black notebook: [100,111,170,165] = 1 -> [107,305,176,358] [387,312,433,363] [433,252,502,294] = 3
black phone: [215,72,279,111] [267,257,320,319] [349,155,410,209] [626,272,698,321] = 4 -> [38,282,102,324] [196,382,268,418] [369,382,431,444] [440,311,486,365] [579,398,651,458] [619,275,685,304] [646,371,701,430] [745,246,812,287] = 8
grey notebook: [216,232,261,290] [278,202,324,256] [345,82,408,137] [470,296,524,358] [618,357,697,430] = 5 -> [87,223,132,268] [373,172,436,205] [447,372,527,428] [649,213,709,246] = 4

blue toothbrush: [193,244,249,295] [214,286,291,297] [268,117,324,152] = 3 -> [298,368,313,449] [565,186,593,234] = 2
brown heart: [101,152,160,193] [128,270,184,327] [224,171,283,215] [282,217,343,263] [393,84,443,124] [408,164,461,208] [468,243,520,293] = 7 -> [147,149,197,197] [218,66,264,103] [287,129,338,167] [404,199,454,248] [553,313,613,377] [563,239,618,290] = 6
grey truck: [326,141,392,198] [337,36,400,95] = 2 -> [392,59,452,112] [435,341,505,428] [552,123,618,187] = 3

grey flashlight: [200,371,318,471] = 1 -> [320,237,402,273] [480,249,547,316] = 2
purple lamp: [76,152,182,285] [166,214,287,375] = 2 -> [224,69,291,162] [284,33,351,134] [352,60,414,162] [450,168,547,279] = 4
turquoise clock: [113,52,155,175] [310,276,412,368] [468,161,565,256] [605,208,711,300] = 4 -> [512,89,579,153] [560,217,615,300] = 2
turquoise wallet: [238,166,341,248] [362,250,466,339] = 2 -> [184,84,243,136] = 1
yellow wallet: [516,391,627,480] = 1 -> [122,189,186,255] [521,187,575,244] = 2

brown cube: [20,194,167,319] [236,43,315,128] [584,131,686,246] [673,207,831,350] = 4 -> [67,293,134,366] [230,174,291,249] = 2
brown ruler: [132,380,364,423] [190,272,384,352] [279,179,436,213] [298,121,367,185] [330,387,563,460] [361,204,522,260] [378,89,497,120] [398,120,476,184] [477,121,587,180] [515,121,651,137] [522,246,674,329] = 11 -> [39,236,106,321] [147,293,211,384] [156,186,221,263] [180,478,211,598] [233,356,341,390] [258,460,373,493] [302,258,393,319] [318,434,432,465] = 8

> [REQUEST]
Please write out the lines that run from the one with "brown cube: [20,194,167,319]" to the end of the records, both included, exactly as they appear.

> [WRITTEN ANSWER]
brown cube: [20,194,167,319] [236,43,315,128] [584,131,686,246] [673,207,831,350] = 4 -> [67,293,134,366] [230,174,291,249] = 2
brown ruler: [132,380,364,423] [190,272,384,352] [279,179,436,213] [298,121,367,185] [330,387,563,460] [361,204,522,260] [378,89,497,120] [398,120,476,184] [477,121,587,180] [515,121,651,137] [522,246,674,329] = 11 -> [39,236,106,321] [147,293,211,384] [156,186,221,263] [180,478,211,598] [233,356,341,390] [258,460,373,493] [302,258,393,319] [318,434,432,465] = 8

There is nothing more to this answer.